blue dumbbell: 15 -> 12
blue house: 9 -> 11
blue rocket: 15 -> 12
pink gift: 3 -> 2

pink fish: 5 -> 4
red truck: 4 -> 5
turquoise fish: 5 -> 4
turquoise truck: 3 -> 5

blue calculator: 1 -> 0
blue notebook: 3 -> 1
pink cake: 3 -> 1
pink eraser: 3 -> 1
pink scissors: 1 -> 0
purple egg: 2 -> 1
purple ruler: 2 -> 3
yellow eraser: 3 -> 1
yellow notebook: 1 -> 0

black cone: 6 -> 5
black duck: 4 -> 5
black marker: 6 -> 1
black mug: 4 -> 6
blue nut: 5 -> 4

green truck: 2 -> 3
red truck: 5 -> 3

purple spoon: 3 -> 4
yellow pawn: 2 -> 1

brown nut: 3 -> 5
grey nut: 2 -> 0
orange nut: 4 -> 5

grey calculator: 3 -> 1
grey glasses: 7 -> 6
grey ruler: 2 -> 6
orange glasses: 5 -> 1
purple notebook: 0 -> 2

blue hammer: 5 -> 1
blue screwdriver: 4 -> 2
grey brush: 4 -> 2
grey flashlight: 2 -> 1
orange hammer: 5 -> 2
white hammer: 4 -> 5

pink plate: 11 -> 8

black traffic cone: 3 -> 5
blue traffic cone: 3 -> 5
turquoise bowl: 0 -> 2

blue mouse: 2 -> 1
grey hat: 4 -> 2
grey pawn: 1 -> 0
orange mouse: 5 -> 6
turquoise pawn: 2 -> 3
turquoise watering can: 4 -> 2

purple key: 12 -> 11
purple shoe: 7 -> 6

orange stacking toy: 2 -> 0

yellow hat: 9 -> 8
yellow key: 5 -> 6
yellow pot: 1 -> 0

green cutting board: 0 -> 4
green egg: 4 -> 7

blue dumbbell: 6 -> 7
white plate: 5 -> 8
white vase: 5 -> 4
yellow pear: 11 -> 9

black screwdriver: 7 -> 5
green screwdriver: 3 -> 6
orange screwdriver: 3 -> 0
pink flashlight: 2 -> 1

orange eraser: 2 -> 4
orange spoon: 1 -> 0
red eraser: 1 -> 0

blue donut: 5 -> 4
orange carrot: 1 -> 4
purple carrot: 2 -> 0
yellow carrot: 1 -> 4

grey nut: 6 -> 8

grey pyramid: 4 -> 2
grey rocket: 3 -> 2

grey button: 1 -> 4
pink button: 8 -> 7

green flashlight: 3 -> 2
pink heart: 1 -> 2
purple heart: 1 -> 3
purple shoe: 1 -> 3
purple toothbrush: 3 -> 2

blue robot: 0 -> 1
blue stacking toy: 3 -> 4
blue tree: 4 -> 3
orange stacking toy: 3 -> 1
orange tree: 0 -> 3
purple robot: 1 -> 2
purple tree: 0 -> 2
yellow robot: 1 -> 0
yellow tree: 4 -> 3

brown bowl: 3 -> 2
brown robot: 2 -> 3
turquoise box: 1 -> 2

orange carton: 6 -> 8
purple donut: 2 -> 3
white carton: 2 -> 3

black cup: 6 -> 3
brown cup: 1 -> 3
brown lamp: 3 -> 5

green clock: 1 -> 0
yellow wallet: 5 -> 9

Problem requirements: Extract, exactly, the lines above that begin at the line containing "grey rocket: 3 -> 2" and end at the final line of the records; add no other text.

Answer area:
grey rocket: 3 -> 2

grey button: 1 -> 4
pink button: 8 -> 7

green flashlight: 3 -> 2
pink heart: 1 -> 2
purple heart: 1 -> 3
purple shoe: 1 -> 3
purple toothbrush: 3 -> 2

blue robot: 0 -> 1
blue stacking toy: 3 -> 4
blue tree: 4 -> 3
orange stacking toy: 3 -> 1
orange tree: 0 -> 3
purple robot: 1 -> 2
purple tree: 0 -> 2
yellow robot: 1 -> 0
yellow tree: 4 -> 3

brown bowl: 3 -> 2
brown robot: 2 -> 3
turquoise box: 1 -> 2

orange carton: 6 -> 8
purple donut: 2 -> 3
white carton: 2 -> 3

black cup: 6 -> 3
brown cup: 1 -> 3
brown lamp: 3 -> 5

green clock: 1 -> 0
yellow wallet: 5 -> 9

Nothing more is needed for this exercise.